■ MATERIAL TO PROCESS ■

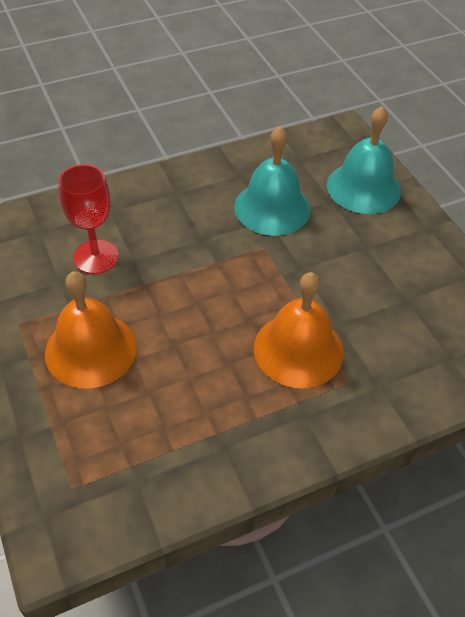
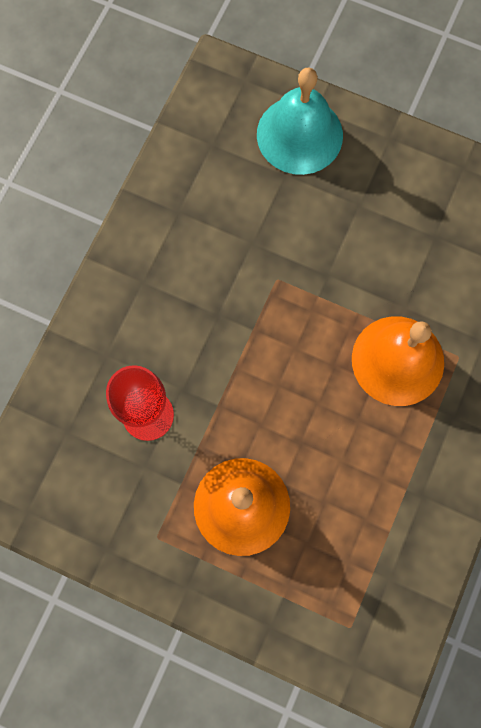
camera: 40 degrees left, 25 degrees up
(272, 208) = (243, 227): turquoise bell -> none

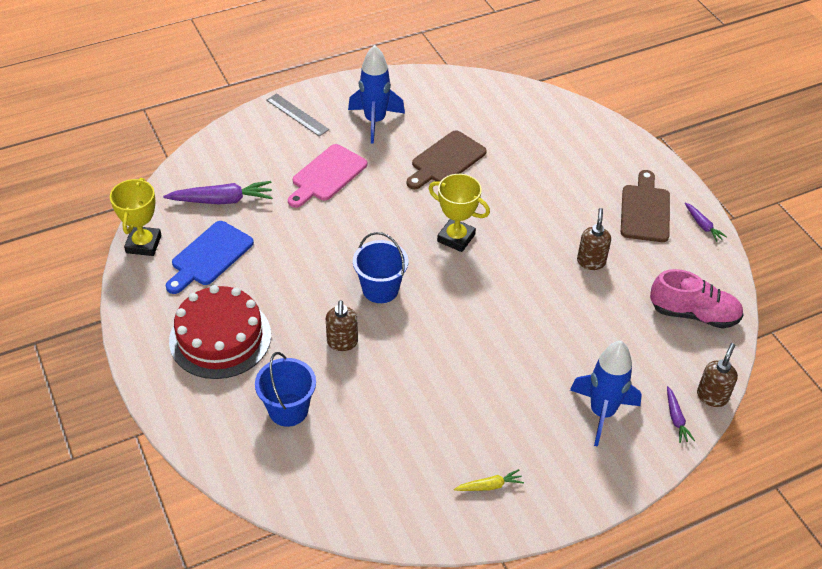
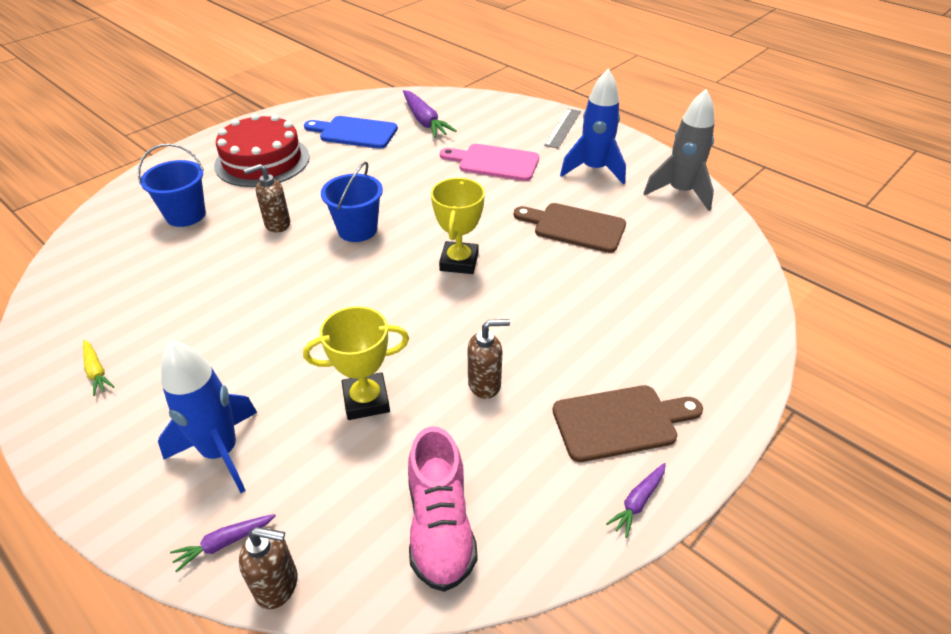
camera: 70 degrees right, 5 degrees down
(143, 244) = (353, 102): yellow trophy -> yellow trophy (366, 400)
(433, 88) = (680, 192): none -> grey rocket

■ WHAT IS BEING ASKED ■
In the records above, find each line that holds the word "camera"; copy all such lines.

■ ANSWER SECTION ■
camera: 40 degrees left, 25 degrees up
camera: 70 degrees right, 5 degrees down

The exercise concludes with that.